▸ **Task brief**
Print the lines that run from the line with "black pawn [529,178,557,225]" to the line with "none -> grey vase [493,183,543,285]", keeping both end lines, exactly as they appear in the entries below, and nothing else.

▸ **Source data**
+++++

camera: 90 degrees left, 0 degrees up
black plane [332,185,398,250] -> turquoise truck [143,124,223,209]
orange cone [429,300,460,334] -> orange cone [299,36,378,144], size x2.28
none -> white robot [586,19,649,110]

+++++

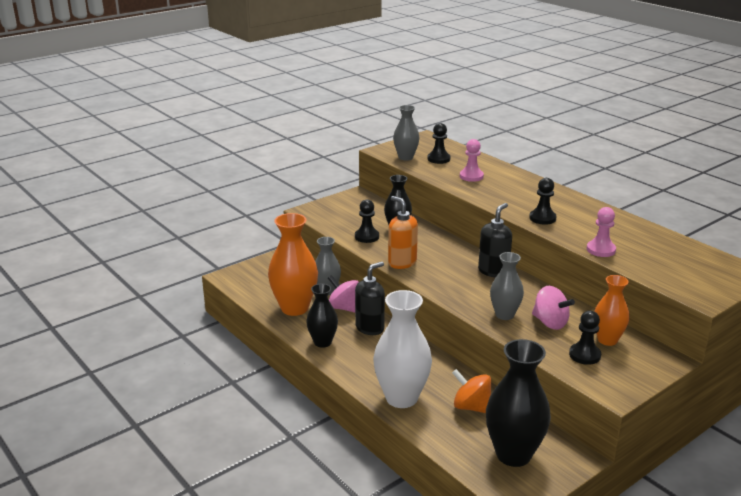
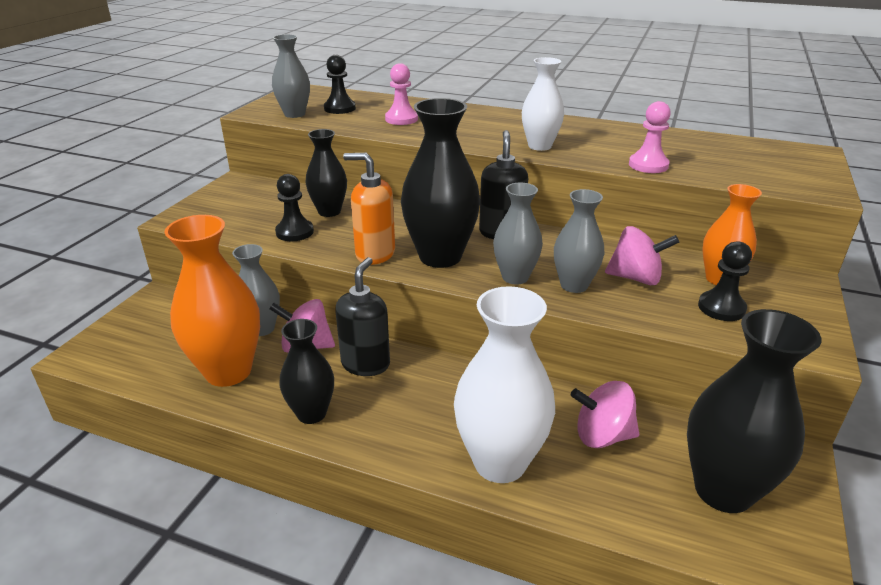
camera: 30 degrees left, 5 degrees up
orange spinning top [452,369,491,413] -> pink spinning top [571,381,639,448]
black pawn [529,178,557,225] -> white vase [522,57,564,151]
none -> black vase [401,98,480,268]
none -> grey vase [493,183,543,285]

+++++

▸ **Task solution**
black pawn [529,178,557,225] -> white vase [522,57,564,151]
none -> black vase [401,98,480,268]
none -> grey vase [493,183,543,285]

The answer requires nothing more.